| EXERCISE |
From the records below, extract only the lines running from the line with "pink line: (810, 77) -> (768, 120), moved" to the line with "pink hexagon: (463, 178)", both lines included, reproducing them exactly.

··· RECORD SET

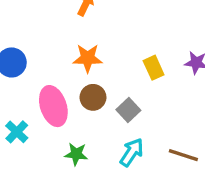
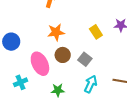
cyan cross: (17, 132) -> (21, 82), turned 32

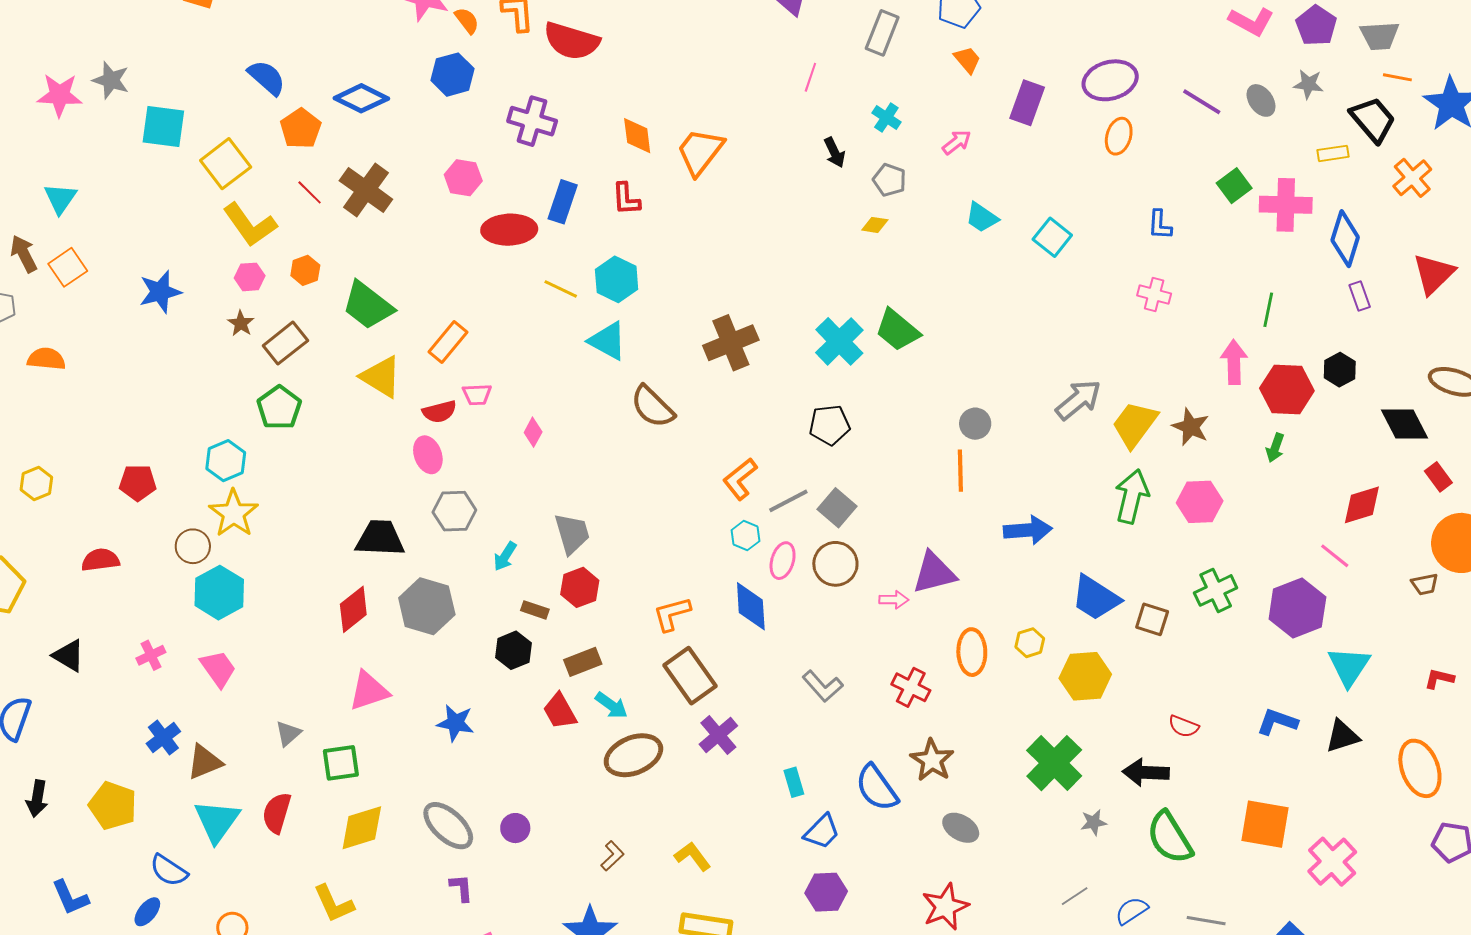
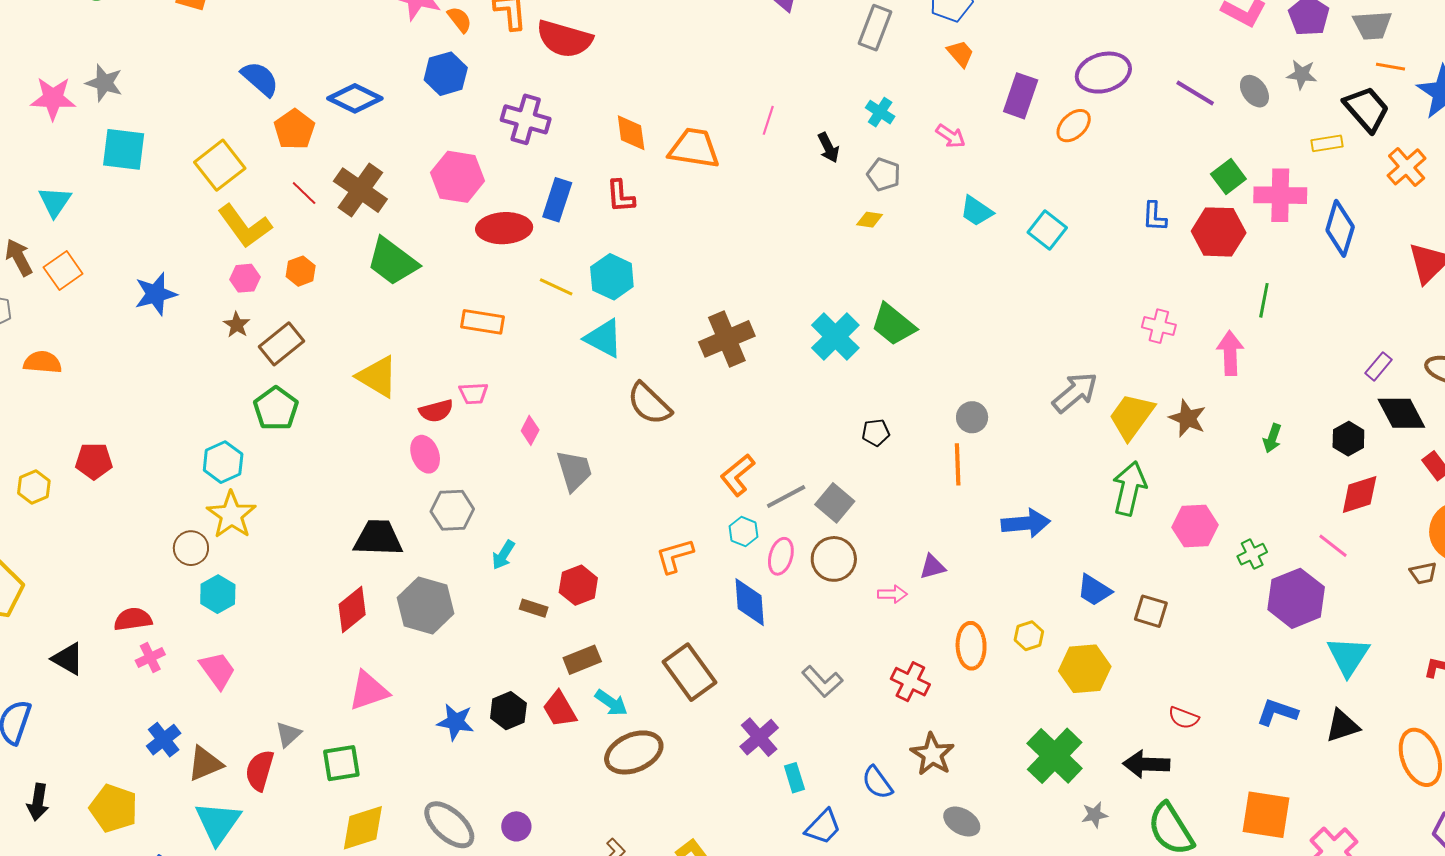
pink line: (810, 77) -> (768, 120), moved
cyan square: (163, 127) -> (124, 149), moved
orange ellipse: (1119, 136) -> (1074, 126), moved, turned 30
pink arrow: (957, 142) -> (951, 136), turned 72
orange trapezoid: (700, 152) -> (694, 148), turned 62
pink hexagon: (463, 178) -> (458, 177), size x1.4
pink cross: (1154, 295) -> (1159, 326), moved
purple rectangle: (1360, 296) -> (1379, 366), moved, turned 60
green trapezoid: (368, 306) -> (392, 261), moved
orange rectangle: (448, 342) -> (482, 322), moved, turned 60
black hexagon: (1340, 370) -> (1348, 439), moved
red hexagon: (1287, 389) -> (1219, 232), moved
black pentagon: (830, 425) -> (876, 433), moved, size x0.7
red pentagon: (138, 483) -> (94, 461), moved
pink hexagon: (1200, 502) -> (1195, 526), moved
gray trapezoid: (572, 534) -> (574, 471), moved
red semicircle: (100, 560) -> (133, 619), moved
purple triangle: (934, 573) -> (932, 567), size x0.6
green cross: (1216, 590) -> (1252, 554), moved, size x0.7
cyan hexagon: (219, 593) -> (218, 594), size x0.7
blue trapezoid: (1096, 598) -> (1094, 590), size x0.7
orange L-shape: (672, 614) -> (675, 556), moved
black hexagon: (514, 650) -> (508, 711), moved
purple cross: (718, 735) -> (759, 737), moved
blue semicircle: (877, 788) -> (877, 783), size x0.7
red semicircle: (277, 813) -> (260, 770), moved

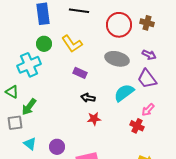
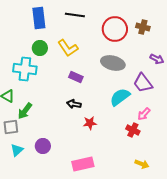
purple arrow: (149, 55) -> (157, 59), moved
cyan cross: (29, 65) -> (25, 69), turned 30
black arrow: (88, 98) -> (74, 104), moved
cyan triangle: (30, 144) -> (17, 150), moved, turned 40
purple circle: (57, 147) -> (43, 146), moved

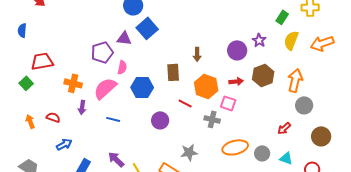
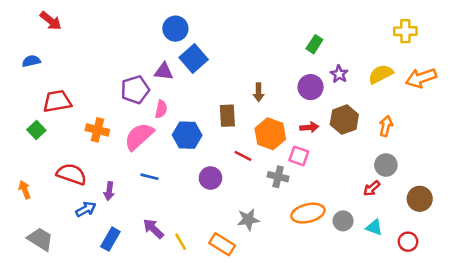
green rectangle: (282, 17) -> (314, 44), moved
blue semicircle: (22, 30) -> (31, 61), turned 72
yellow semicircle: (291, 40) -> (381, 74), turned 42
orange arrow: (295, 80) -> (386, 126), size x0.7
gray circle: (304, 105) -> (386, 165), moved
purple arrow: (82, 107) -> (109, 191), moved
red semicircle: (53, 117) -> (71, 174), size x1.6
orange arrow: (30, 121) -> (25, 190), moved

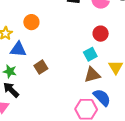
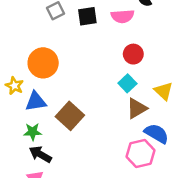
orange circle: (31, 22) -> (43, 63), size x1.5
brown square: (41, 67) -> (70, 116), size x1.5

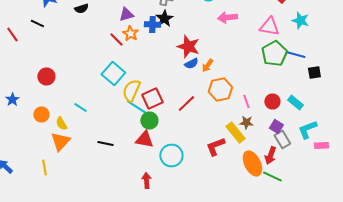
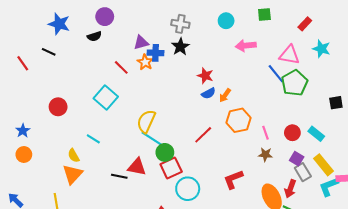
blue cross: (152, 24) -> (156, 53), moved
red line: (116, 40) -> (121, 67), moved
red star: (188, 46) -> (205, 76), size x0.7
blue line: (295, 54) -> (276, 74), moved, turned 36
cyan square: (113, 74) -> (106, 97), moved
red square: (152, 98) -> (171, 168), moved
orange circle: (41, 114) -> (24, 154), moved
cyan L-shape: (307, 130) -> (329, 187), moved
yellow rectangle: (235, 132) -> (324, 165), moved
red triangle: (144, 140) -> (137, 167), moved

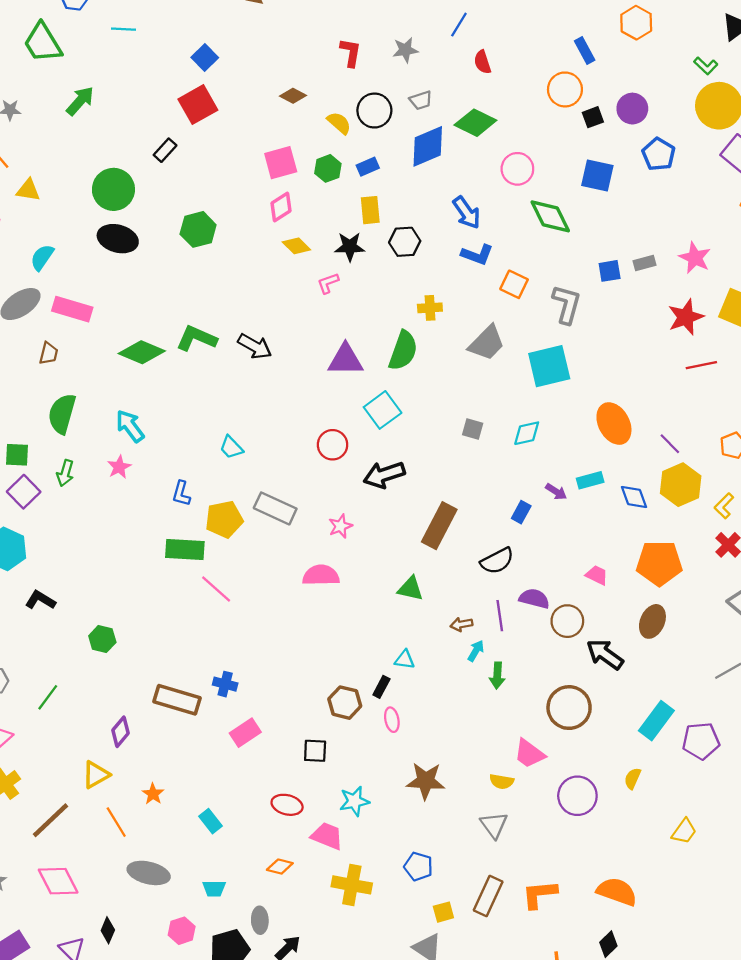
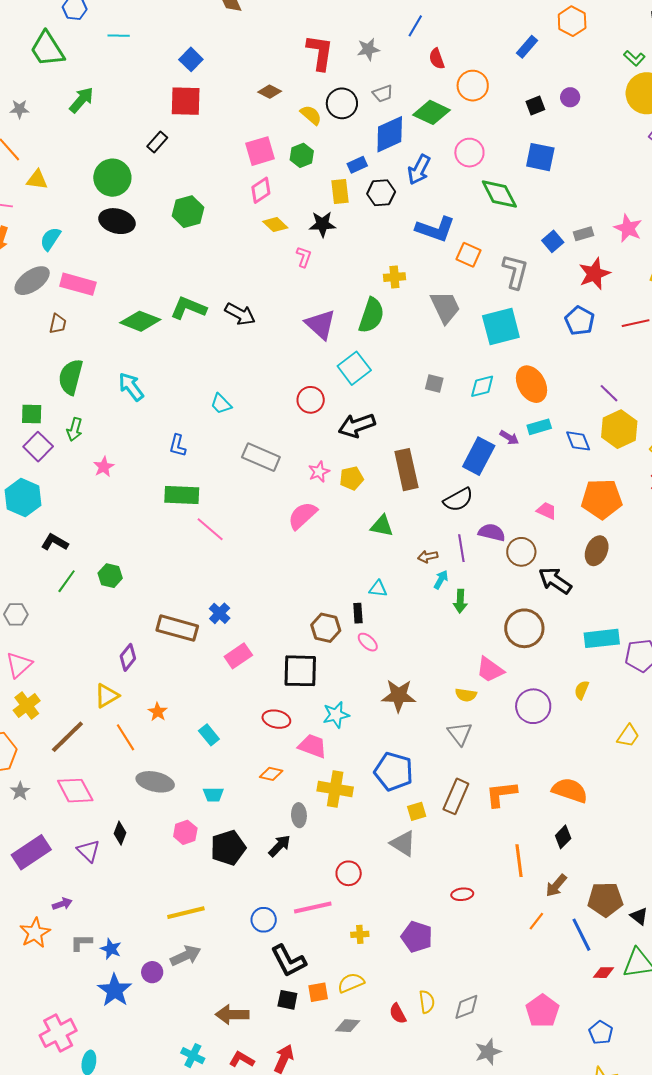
blue rectangle: (585, 51) -> (527, 47), turned 70
red L-shape: (351, 53) -> (320, 52), size x1.4
orange circle: (565, 89) -> (473, 86), moved
red square: (198, 105) -> (186, 101), turned 32
purple circle: (632, 109) -> (570, 97), size x0.7
blue pentagon: (659, 154) -> (580, 321), moved
blue rectangle: (368, 167) -> (357, 165), moved
blue arrow: (467, 213) -> (419, 170), moved, turned 64
black hexagon: (405, 242) -> (381, 193), moved
blue L-shape: (477, 255) -> (435, 229), size x1.4
blue square: (610, 271) -> (553, 241), turned -30
pink L-shape: (328, 283) -> (304, 257), turned 130
red star: (686, 317) -> (594, 274), moved
gray trapezoid: (487, 343) -> (445, 307), turned -69
purple triangle: (345, 360) -> (321, 324), turned 44
orange ellipse: (614, 424) -> (531, 384), moved
pink star: (119, 467) -> (104, 467), moved
blue rectangle: (521, 512) -> (479, 456), size x1.8
yellow pentagon: (224, 519) -> (352, 478), moved, size x0.7
brown rectangle: (439, 526) -> (406, 470), turned -39
pink semicircle: (321, 575) -> (302, 516), turned -40
blue cross: (225, 684) -> (220, 613), turned 30
black rectangle: (381, 687) -> (358, 613), turned -30
green line: (48, 697) -> (67, 581), moved
pink ellipse: (392, 720) -> (368, 642), turned -35
cyan rectangle: (656, 721) -> (602, 638), turned 48
black square: (315, 751) -> (300, 671), size x1.6
blue pentagon: (418, 866) -> (394, 771), size x1.5
gray ellipse: (260, 920) -> (299, 815), moved

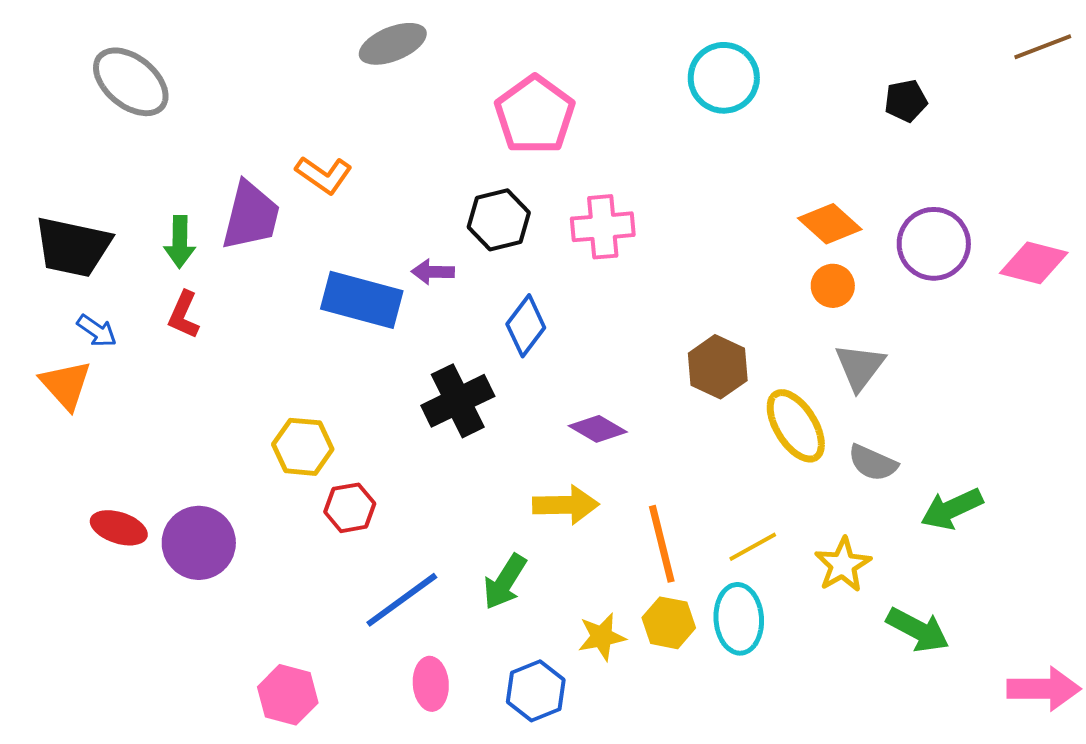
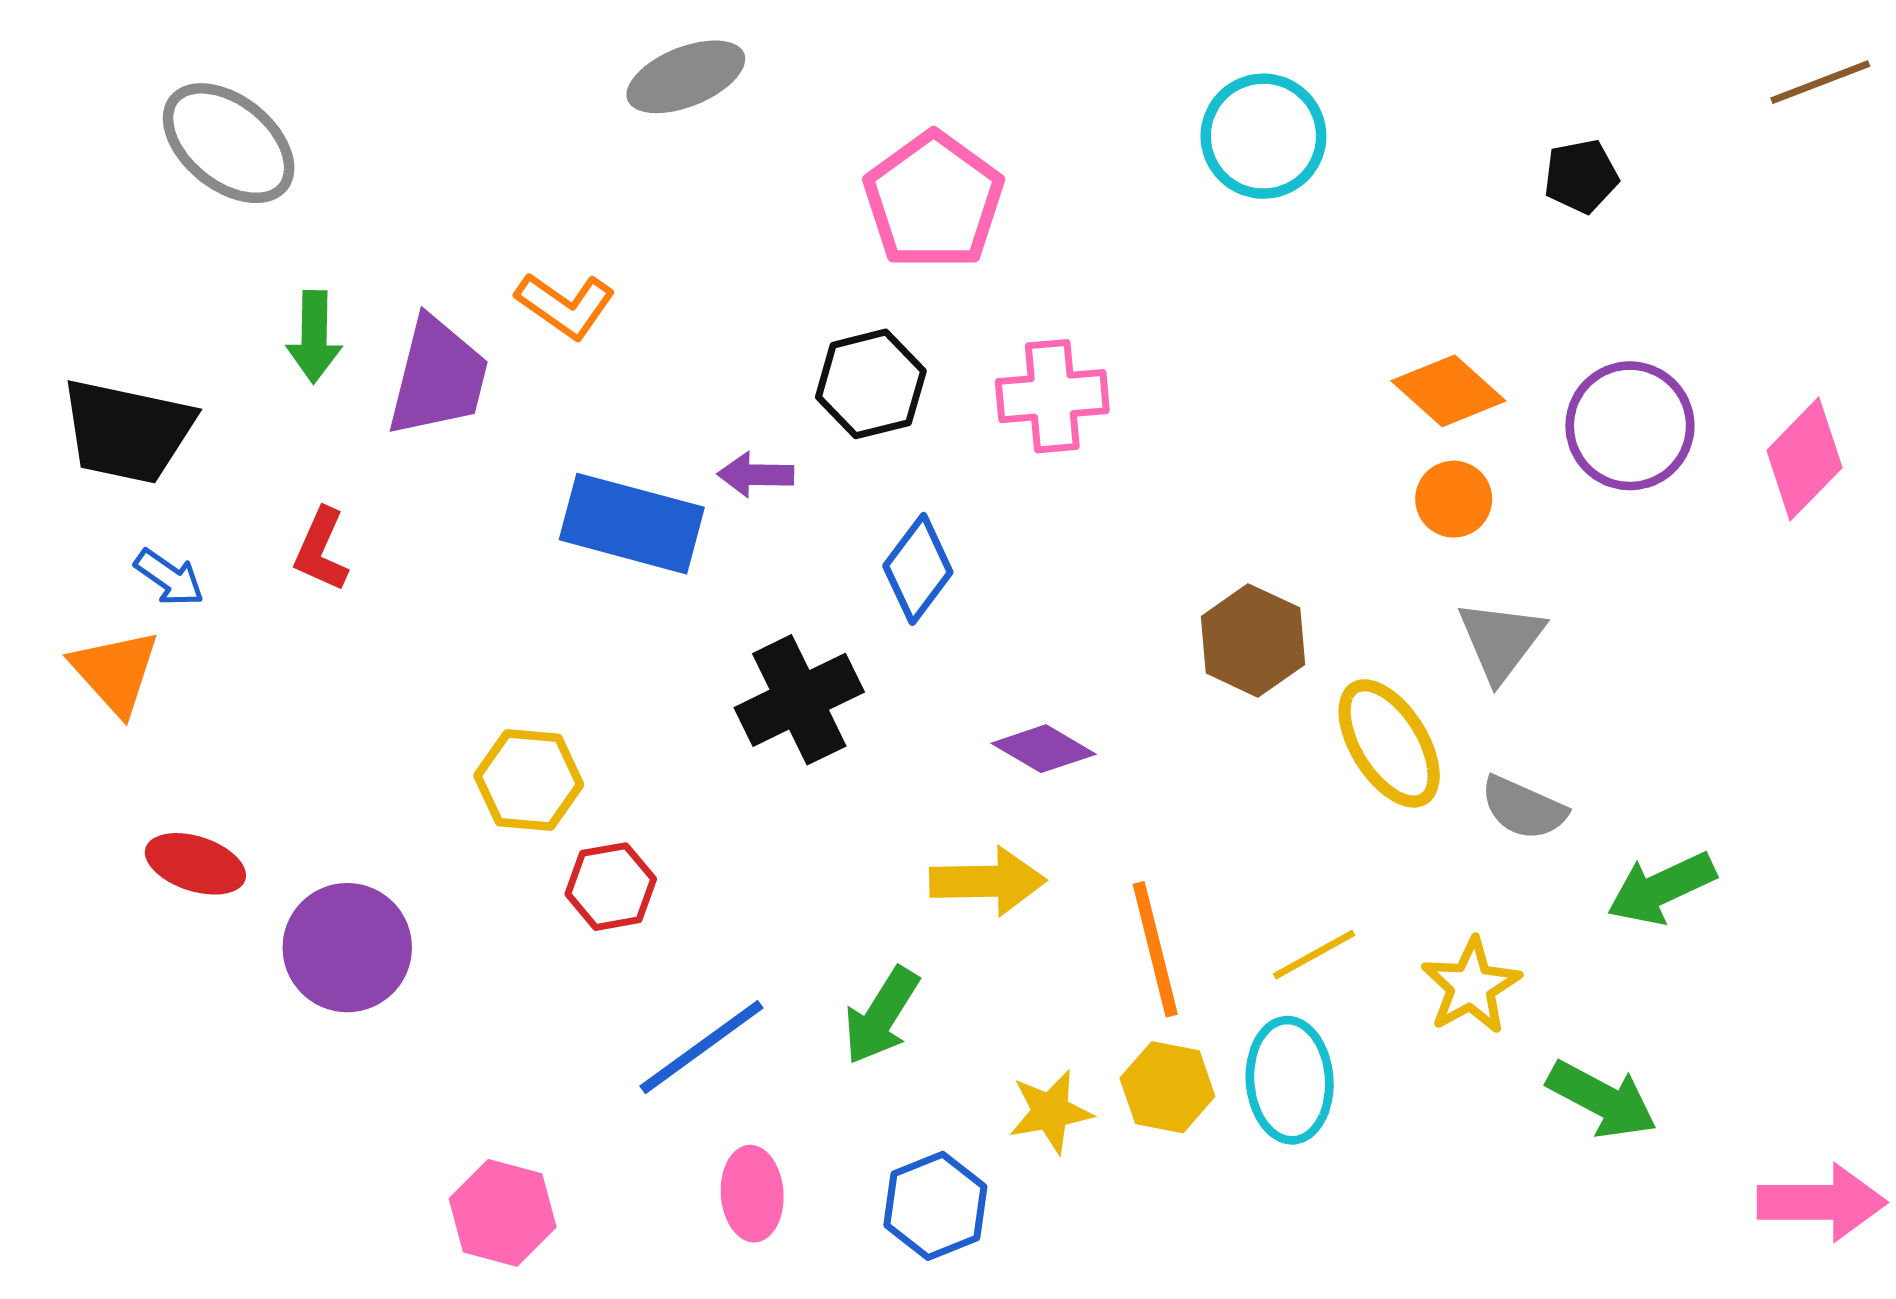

······

| RESPONSE TO THE TASK |
pink line: (810, 77) -> (768, 120), moved
cyan square: (163, 127) -> (124, 149), moved
orange ellipse: (1119, 136) -> (1074, 126), moved, turned 30
pink arrow: (957, 142) -> (951, 136), turned 72
orange trapezoid: (700, 152) -> (694, 148), turned 62
pink hexagon: (463, 178) -> (458, 177), size x1.4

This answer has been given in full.